● **EXERCISE GOAL**
Everything from the line with "CN3 pin 2: VCC -> 0V" to the end of the material is to be retyped exactly, both ends included, and nothing else.
═══ DATA FOR THIS TASK ═══
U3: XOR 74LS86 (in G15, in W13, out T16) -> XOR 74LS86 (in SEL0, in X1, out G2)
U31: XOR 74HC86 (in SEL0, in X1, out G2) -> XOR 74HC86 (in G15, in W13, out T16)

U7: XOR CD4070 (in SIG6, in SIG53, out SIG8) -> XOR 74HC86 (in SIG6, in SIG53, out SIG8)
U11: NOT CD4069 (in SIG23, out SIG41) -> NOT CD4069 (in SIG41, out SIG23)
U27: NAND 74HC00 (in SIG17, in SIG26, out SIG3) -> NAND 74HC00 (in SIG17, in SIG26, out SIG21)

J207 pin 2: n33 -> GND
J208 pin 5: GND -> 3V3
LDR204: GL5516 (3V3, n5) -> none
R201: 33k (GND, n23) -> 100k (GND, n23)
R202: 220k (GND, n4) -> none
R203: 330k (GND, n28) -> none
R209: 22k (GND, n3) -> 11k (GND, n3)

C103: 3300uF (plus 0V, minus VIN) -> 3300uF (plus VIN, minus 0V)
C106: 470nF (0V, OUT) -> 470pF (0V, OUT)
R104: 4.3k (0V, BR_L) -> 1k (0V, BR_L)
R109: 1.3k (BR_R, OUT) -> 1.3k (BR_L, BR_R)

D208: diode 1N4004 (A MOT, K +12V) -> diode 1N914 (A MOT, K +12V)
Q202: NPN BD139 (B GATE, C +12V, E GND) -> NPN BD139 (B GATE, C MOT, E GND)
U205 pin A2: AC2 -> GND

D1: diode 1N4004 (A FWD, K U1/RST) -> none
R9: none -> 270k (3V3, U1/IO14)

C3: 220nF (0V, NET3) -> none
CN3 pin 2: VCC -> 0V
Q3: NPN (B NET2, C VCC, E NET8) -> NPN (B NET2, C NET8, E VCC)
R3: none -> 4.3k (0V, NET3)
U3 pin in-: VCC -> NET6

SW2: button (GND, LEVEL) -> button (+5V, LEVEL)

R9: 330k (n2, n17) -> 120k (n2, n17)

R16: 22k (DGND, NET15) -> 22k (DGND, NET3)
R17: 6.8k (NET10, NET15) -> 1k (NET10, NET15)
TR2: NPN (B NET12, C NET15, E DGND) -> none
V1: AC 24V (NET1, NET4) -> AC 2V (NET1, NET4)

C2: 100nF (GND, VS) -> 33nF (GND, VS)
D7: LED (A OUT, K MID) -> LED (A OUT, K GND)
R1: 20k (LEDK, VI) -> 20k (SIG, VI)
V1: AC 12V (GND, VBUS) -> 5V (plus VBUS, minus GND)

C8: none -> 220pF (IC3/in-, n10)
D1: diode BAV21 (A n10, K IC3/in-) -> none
═══
● **WRITTEN RESPONSE**
CN3 pin 2: VCC -> 0V
Q3: NPN (B NET2, C VCC, E NET8) -> NPN (B NET2, C NET8, E VCC)
R3: none -> 4.3k (0V, NET3)
U3 pin in-: VCC -> NET6

SW2: button (GND, LEVEL) -> button (+5V, LEVEL)

R9: 330k (n2, n17) -> 120k (n2, n17)

R16: 22k (DGND, NET15) -> 22k (DGND, NET3)
R17: 6.8k (NET10, NET15) -> 1k (NET10, NET15)
TR2: NPN (B NET12, C NET15, E DGND) -> none
V1: AC 24V (NET1, NET4) -> AC 2V (NET1, NET4)

C2: 100nF (GND, VS) -> 33nF (GND, VS)
D7: LED (A OUT, K MID) -> LED (A OUT, K GND)
R1: 20k (LEDK, VI) -> 20k (SIG, VI)
V1: AC 12V (GND, VBUS) -> 5V (plus VBUS, minus GND)

C8: none -> 220pF (IC3/in-, n10)
D1: diode BAV21 (A n10, K IC3/in-) -> none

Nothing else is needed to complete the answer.